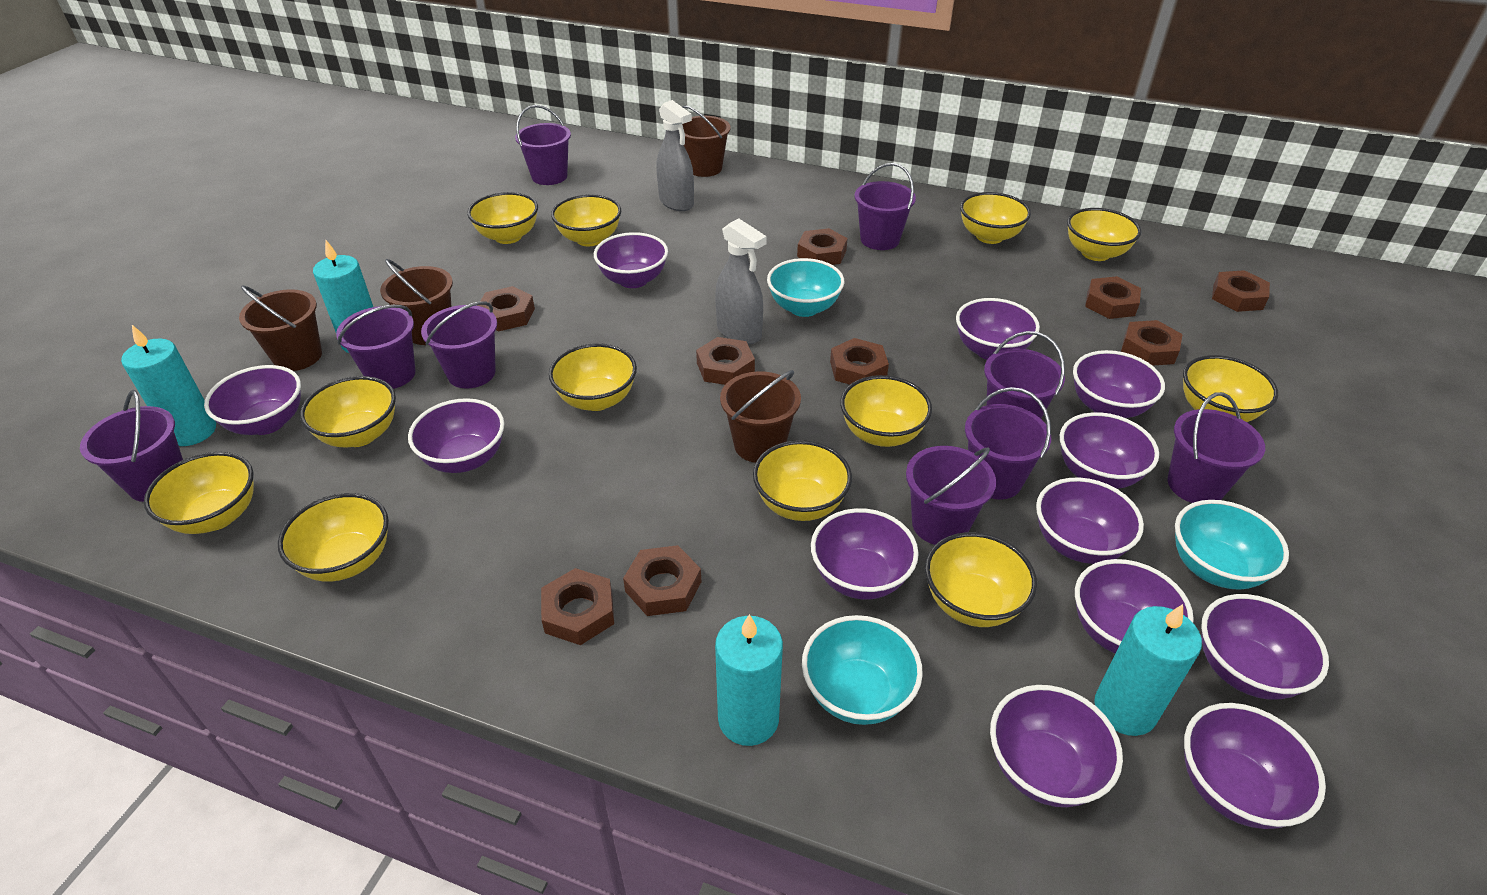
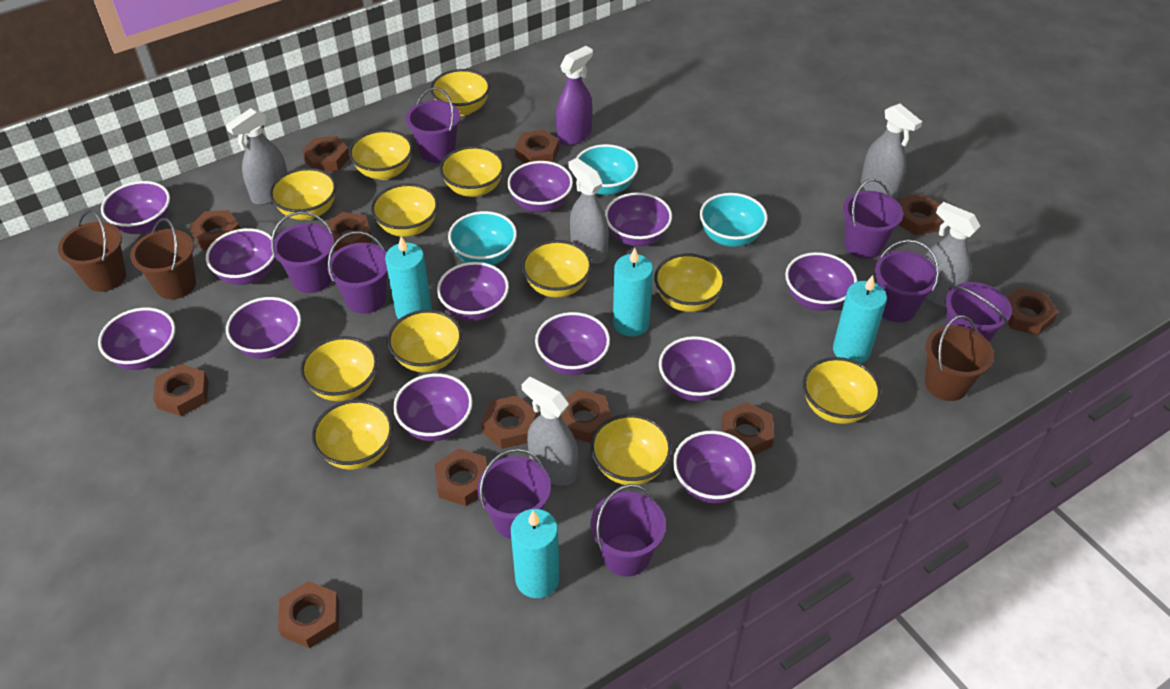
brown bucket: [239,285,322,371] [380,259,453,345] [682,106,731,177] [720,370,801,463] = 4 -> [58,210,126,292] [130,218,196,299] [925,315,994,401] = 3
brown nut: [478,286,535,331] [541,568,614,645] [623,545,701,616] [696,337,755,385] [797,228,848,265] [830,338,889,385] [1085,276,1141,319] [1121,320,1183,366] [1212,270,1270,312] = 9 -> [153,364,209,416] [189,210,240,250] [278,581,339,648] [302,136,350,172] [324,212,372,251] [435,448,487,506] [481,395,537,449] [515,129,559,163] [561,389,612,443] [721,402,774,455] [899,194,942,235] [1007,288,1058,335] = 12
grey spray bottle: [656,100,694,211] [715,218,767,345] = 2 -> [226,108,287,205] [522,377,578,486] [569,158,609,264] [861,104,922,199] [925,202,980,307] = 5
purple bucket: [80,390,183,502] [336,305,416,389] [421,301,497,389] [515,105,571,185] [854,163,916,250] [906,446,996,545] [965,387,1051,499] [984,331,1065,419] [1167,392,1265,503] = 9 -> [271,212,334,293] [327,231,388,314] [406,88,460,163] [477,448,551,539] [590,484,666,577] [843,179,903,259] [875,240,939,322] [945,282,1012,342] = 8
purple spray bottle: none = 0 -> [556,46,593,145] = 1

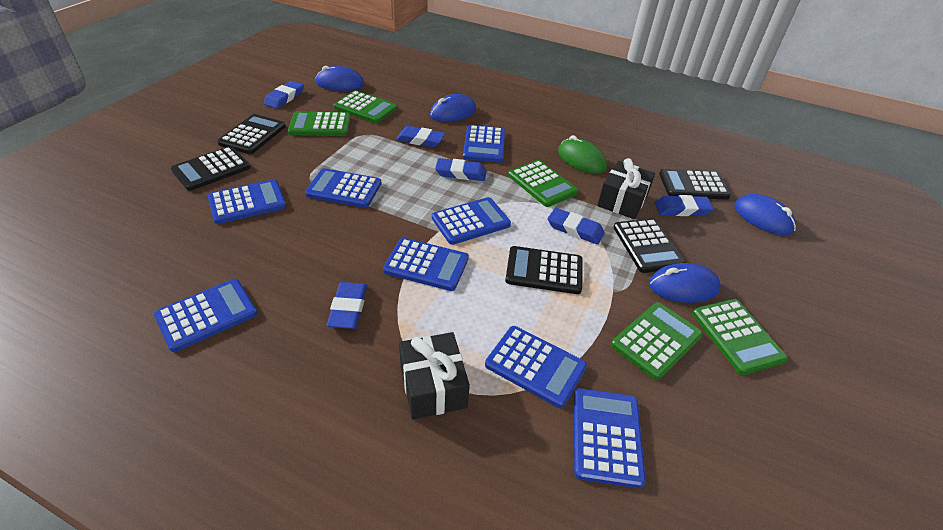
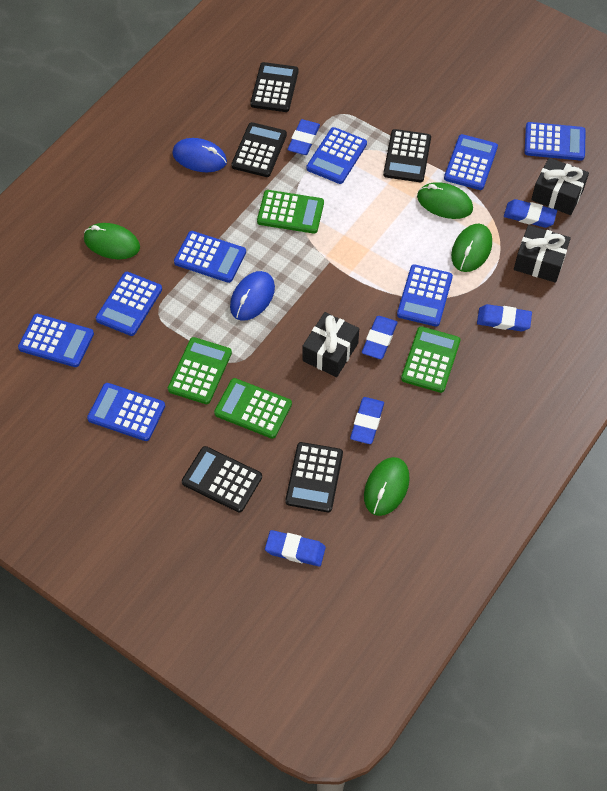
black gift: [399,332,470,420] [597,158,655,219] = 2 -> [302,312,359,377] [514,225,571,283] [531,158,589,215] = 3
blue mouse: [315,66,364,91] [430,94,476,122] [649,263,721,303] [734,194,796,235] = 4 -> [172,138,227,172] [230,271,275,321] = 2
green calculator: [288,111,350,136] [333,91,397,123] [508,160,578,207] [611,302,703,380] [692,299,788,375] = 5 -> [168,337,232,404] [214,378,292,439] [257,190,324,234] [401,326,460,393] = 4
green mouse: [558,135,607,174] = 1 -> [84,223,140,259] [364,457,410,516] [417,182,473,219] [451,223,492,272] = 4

* Written task
Check each line above for "green" and return the ones that have it.

* Written reply
green calculator: [288,111,350,136] [333,91,397,123] [508,160,578,207] [611,302,703,380] [692,299,788,375] = 5 -> [168,337,232,404] [214,378,292,439] [257,190,324,234] [401,326,460,393] = 4
green mouse: [558,135,607,174] = 1 -> [84,223,140,259] [364,457,410,516] [417,182,473,219] [451,223,492,272] = 4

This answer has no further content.